> Supplied material:
━━━━━━━━

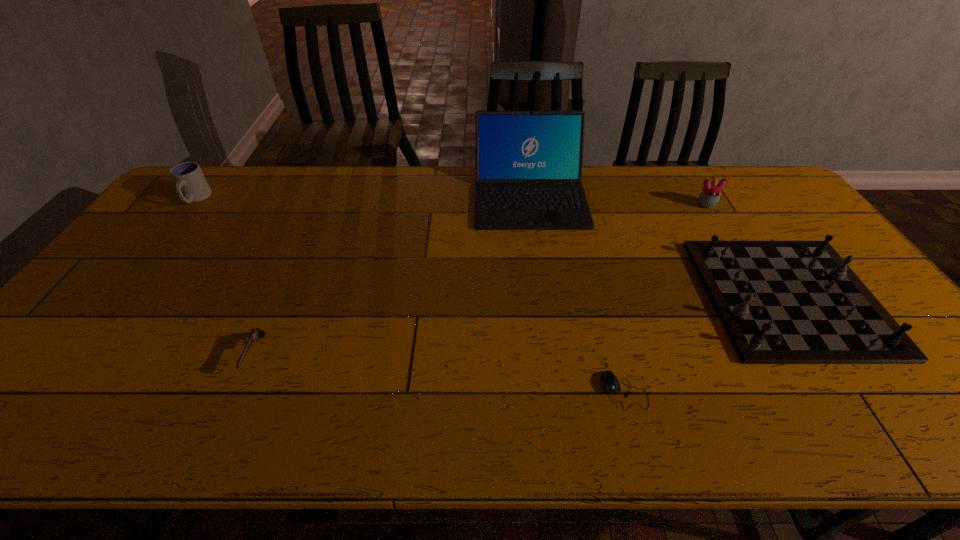
Image resolution: width=960 pixels, height=540 pixels. Identify the location of laptop computer. (529, 164).

I want to click on cup, so click(191, 184).

I want to click on cupcake, so click(709, 196).

Locate an element on the screen. The image size is (960, 540). the third shortest object is located at coordinates (781, 302).

Locate an element on the screen. The width and height of the screenshot is (960, 540). the fifth tallest object is located at coordinates (254, 336).

Find the location of a particular element. The width and height of the screenshot is (960, 540). pistol is located at coordinates (254, 336).

Where is `the shortest object`? This screenshot has width=960, height=540. the shortest object is located at coordinates pos(611,383).

At what (x,y) coordinates should I click in order to perform the action: click on vacant area located 0.100m on the screen of the laptop computer. Please return your answer as a coordinate pair (x, y). The height and width of the screenshot is (540, 960). Looking at the image, I should click on (538, 252).

Locate an element on the screen. This screenshot has width=960, height=540. free point located 0.370m with the handle on the side of the leftmost object is located at coordinates (123, 292).

I want to click on vacant space located on the face of the cupcake, so click(x=763, y=298).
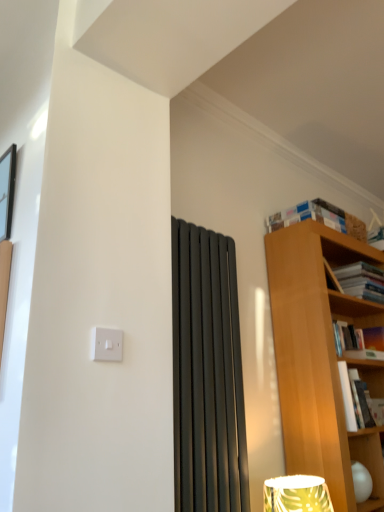
Question: From their relative heights in the image, would you say hardcover book at right, which ranks as the first book in bottom-to-top order, is taller or shorter than white paperbacks at upper right, placed as the first book when sorted from top to bottom?

Choices:
 (A) short
 (B) tall

Answer: (B)

Question: Visually, is hardcover book at right, the 4th book viewed from the top, positioned to the left or to the right of white paperbacks at upper right, placed as the first book when sorted from top to bottom?

Choices:
 (A) right
 (B) left

Answer: (A)

Question: Which of these objects is positioned farthest from the hardcover book at upper right, which ranks as the third book in bottom-to-top order?

Choices:
 (A) hardcover book at right, which ranks as the first book in bottom-to-top order
 (B) hardcover book at upper right, which ranks as the third book in top-to-bottom order
 (C) white plastic light switch at upper left
 (D) white paperbacks at upper right, arranged as the fourth book when ordered from the bottom
 (E) black glass picture frame at upper left

Answer: (E)

Question: Which is nearer to the white plastic light switch at upper left?

Choices:
 (A) hardcover book at right, which ranks as the first book in bottom-to-top order
 (B) hardcover book at upper right, which ranks as the third book in top-to-bottom order
 (C) black glass picture frame at upper left
 (D) hardcover book at upper right, arranged as the second book when viewed from the top
 (E) white paperbacks at upper right, arranged as the fourth book when ordered from the bottom

Answer: (C)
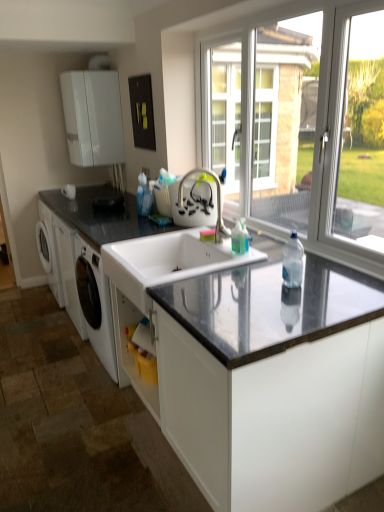
Question: Is transparent glass window at upper right at the left side of white ceramic sink at center?

Choices:
 (A) yes
 (B) no

Answer: (B)

Question: Does transparent glass window at upper right have a lesser width compared to white ceramic sink at center?

Choices:
 (A) no
 (B) yes

Answer: (B)

Question: Considering the relative sizes of transparent glass window at upper right and white ceramic sink at center in the image provided, is transparent glass window at upper right wider than white ceramic sink at center?

Choices:
 (A) yes
 (B) no

Answer: (B)

Question: Is transparent glass window at upper right smaller than white ceramic sink at center?

Choices:
 (A) yes
 (B) no

Answer: (B)

Question: Is transparent glass window at upper right facing towards white ceramic sink at center?

Choices:
 (A) yes
 (B) no

Answer: (A)

Question: From the image's perspective, would you say transparent glass window at upper right is shown under white ceramic sink at center?

Choices:
 (A) no
 (B) yes

Answer: (A)

Question: Is black granite countertop at left, which ranks as the 2th countertop in bottom-to-top order, at the right side of transparent glass window at upper right?

Choices:
 (A) yes
 (B) no

Answer: (B)

Question: Is black granite countertop at left, which is the first countertop in top-to-bottom order, wider than transparent glass window at upper right?

Choices:
 (A) no
 (B) yes

Answer: (B)

Question: Is black granite countertop at left, which ranks as the 2th countertop in bottom-to-top order, closer to camera compared to transparent glass window at upper right?

Choices:
 (A) no
 (B) yes

Answer: (A)

Question: From a real-world perspective, is black granite countertop at left, which ranks as the 2th countertop in bottom-to-top order, over transparent glass window at upper right?

Choices:
 (A) no
 (B) yes

Answer: (A)

Question: Does black granite countertop at left, which is the first countertop in top-to-bottom order, have a smaller size compared to transparent glass window at upper right?

Choices:
 (A) yes
 (B) no

Answer: (A)

Question: Is black granite countertop at left, which ranks as the 2th countertop in bottom-to-top order, to the left of transparent glass window at upper right from the viewer's perspective?

Choices:
 (A) yes
 (B) no

Answer: (A)

Question: From the image's perspective, is white matte cabinet at upper left over satin nickel faucet at center?

Choices:
 (A) no
 (B) yes

Answer: (B)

━━━━━━━━

> Short task:
Reproduce all of the records above, substituting "clear glass window" for every occurrence of "transparent glass window" and leaving everything else unchanged. Omit the pictures from your answer.

> Task response:
Image resolution: width=960 pixels, height=540 pixels. Identify the location of laptop computer. (529, 164).

I want to click on cup, so click(191, 184).

I want to click on cupcake, so click(709, 196).

Locate an element on the screen. The image size is (960, 540). the third shortest object is located at coordinates (781, 302).

Locate an element on the screen. The width and height of the screenshot is (960, 540). the fifth tallest object is located at coordinates (254, 336).

Find the location of a particular element. The width and height of the screenshot is (960, 540). pistol is located at coordinates (254, 336).

Where is `the shortest object`? This screenshot has width=960, height=540. the shortest object is located at coordinates pos(611,383).

At what (x,y) coordinates should I click in order to perform the action: click on vacant area located 0.100m on the screen of the laptop computer. Please return your answer as a coordinate pair (x, y). The height and width of the screenshot is (540, 960). Looking at the image, I should click on (538, 252).

Locate an element on the screen. This screenshot has width=960, height=540. free point located 0.370m with the handle on the side of the leftmost object is located at coordinates (123, 292).

I want to click on vacant space located on the face of the cupcake, so click(x=763, y=298).
Question: From their relative heights in the image, would you say hardcover book at right, which ranks as the first book in bottom-to-top order, is taller or shorter than white paperbacks at upper right, placed as the first book when sorted from top to bottom?

Choices:
 (A) short
 (B) tall

Answer: (B)

Question: Visually, is hardcover book at right, the 4th book viewed from the top, positioned to the left or to the right of white paperbacks at upper right, placed as the first book when sorted from top to bottom?

Choices:
 (A) right
 (B) left

Answer: (A)

Question: Which of these objects is positioned farthest from the hardcover book at upper right, which ranks as the third book in bottom-to-top order?

Choices:
 (A) hardcover book at right, which ranks as the first book in bottom-to-top order
 (B) hardcover book at upper right, which ranks as the third book in top-to-bottom order
 (C) white plastic light switch at upper left
 (D) white paperbacks at upper right, arranged as the fourth book when ordered from the bottom
 (E) black glass picture frame at upper left

Answer: (E)

Question: Which is nearer to the white plastic light switch at upper left?

Choices:
 (A) hardcover book at right, which ranks as the first book in bottom-to-top order
 (B) hardcover book at upper right, which ranks as the third book in top-to-bottom order
 (C) black glass picture frame at upper left
 (D) hardcover book at upper right, arranged as the second book when viewed from the top
 (E) white paperbacks at upper right, arranged as the fourth book when ordered from the bottom

Answer: (C)
Question: Is clear glass window at upper right at the left side of white ceramic sink at center?

Choices:
 (A) yes
 (B) no

Answer: (B)

Question: Does clear glass window at upper right have a lesser width compared to white ceramic sink at center?

Choices:
 (A) no
 (B) yes

Answer: (B)

Question: Considering the relative sizes of clear glass window at upper right and white ceramic sink at center in the image provided, is clear glass window at upper right wider than white ceramic sink at center?

Choices:
 (A) yes
 (B) no

Answer: (B)

Question: Is clear glass window at upper right smaller than white ceramic sink at center?

Choices:
 (A) yes
 (B) no

Answer: (B)

Question: Is clear glass window at upper right facing towards white ceramic sink at center?

Choices:
 (A) yes
 (B) no

Answer: (A)

Question: From the image's perspective, would you say clear glass window at upper right is shown under white ceramic sink at center?

Choices:
 (A) no
 (B) yes

Answer: (A)

Question: Is black granite countertop at left, which ranks as the 2th countertop in bottom-to-top order, at the right side of clear glass window at upper right?

Choices:
 (A) yes
 (B) no

Answer: (B)

Question: Is black granite countertop at left, which is the first countertop in top-to-bottom order, wider than clear glass window at upper right?

Choices:
 (A) no
 (B) yes

Answer: (B)

Question: Is black granite countertop at left, which ranks as the 2th countertop in bottom-to-top order, closer to camera compared to clear glass window at upper right?

Choices:
 (A) no
 (B) yes

Answer: (A)

Question: From a real-world perspective, is black granite countertop at left, which ranks as the 2th countertop in bottom-to-top order, over clear glass window at upper right?

Choices:
 (A) no
 (B) yes

Answer: (A)

Question: Does black granite countertop at left, which is the first countertop in top-to-bottom order, have a smaller size compared to clear glass window at upper right?

Choices:
 (A) yes
 (B) no

Answer: (A)

Question: Is black granite countertop at left, which ranks as the 2th countertop in bottom-to-top order, to the left of clear glass window at upper right from the viewer's perspective?

Choices:
 (A) yes
 (B) no

Answer: (A)

Question: From the image's perspective, is white matte cabinet at upper left over satin nickel faucet at center?

Choices:
 (A) no
 (B) yes

Answer: (B)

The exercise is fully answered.